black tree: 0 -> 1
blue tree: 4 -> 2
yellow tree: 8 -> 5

---

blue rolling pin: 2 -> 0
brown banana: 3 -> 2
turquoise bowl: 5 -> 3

==

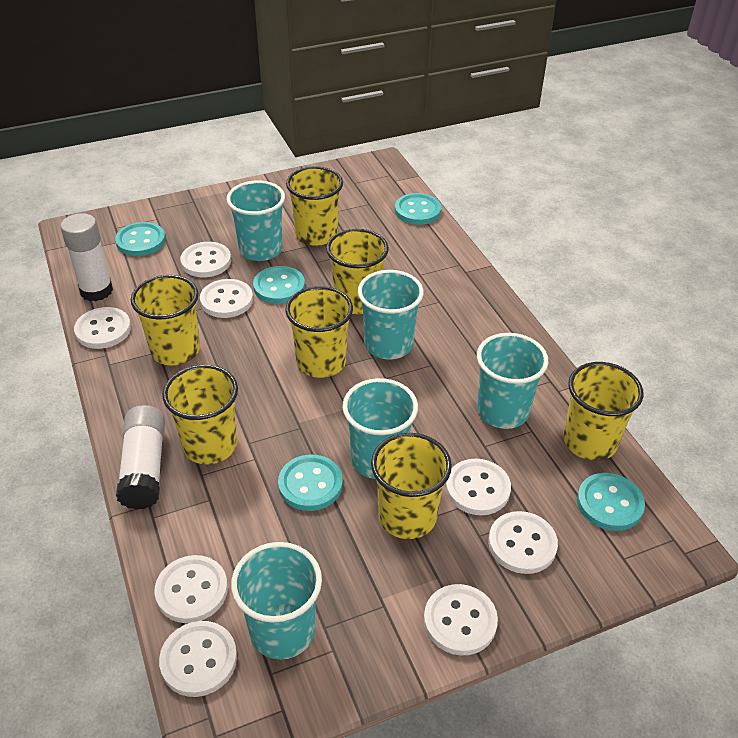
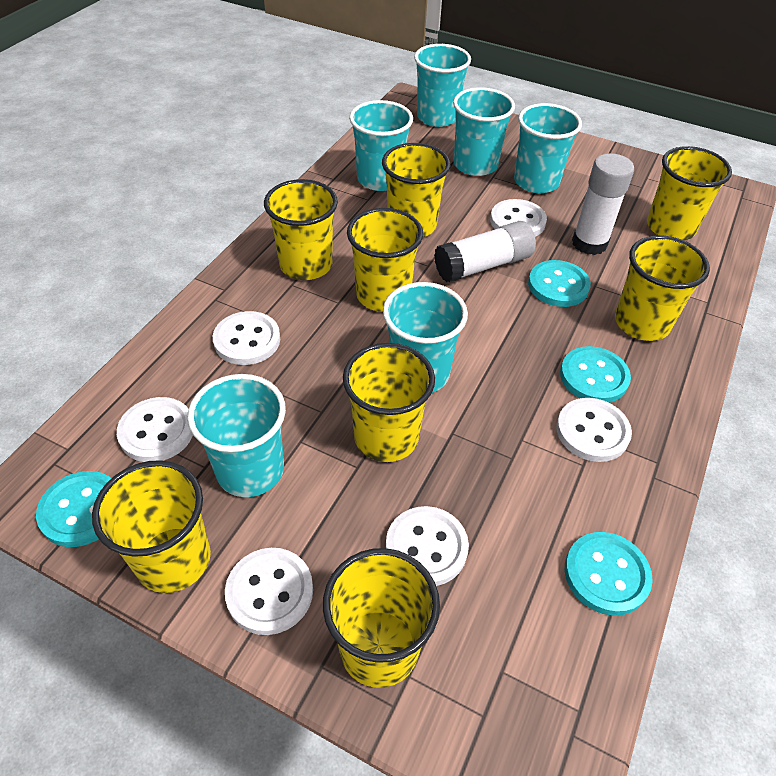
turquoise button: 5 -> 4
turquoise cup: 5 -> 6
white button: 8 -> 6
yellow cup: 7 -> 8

WHAT TO WORK ON: Whenever a line of the data holds the string "button", pick that line out.

TASK OUTPUT:
turquoise button: 5 -> 4
white button: 8 -> 6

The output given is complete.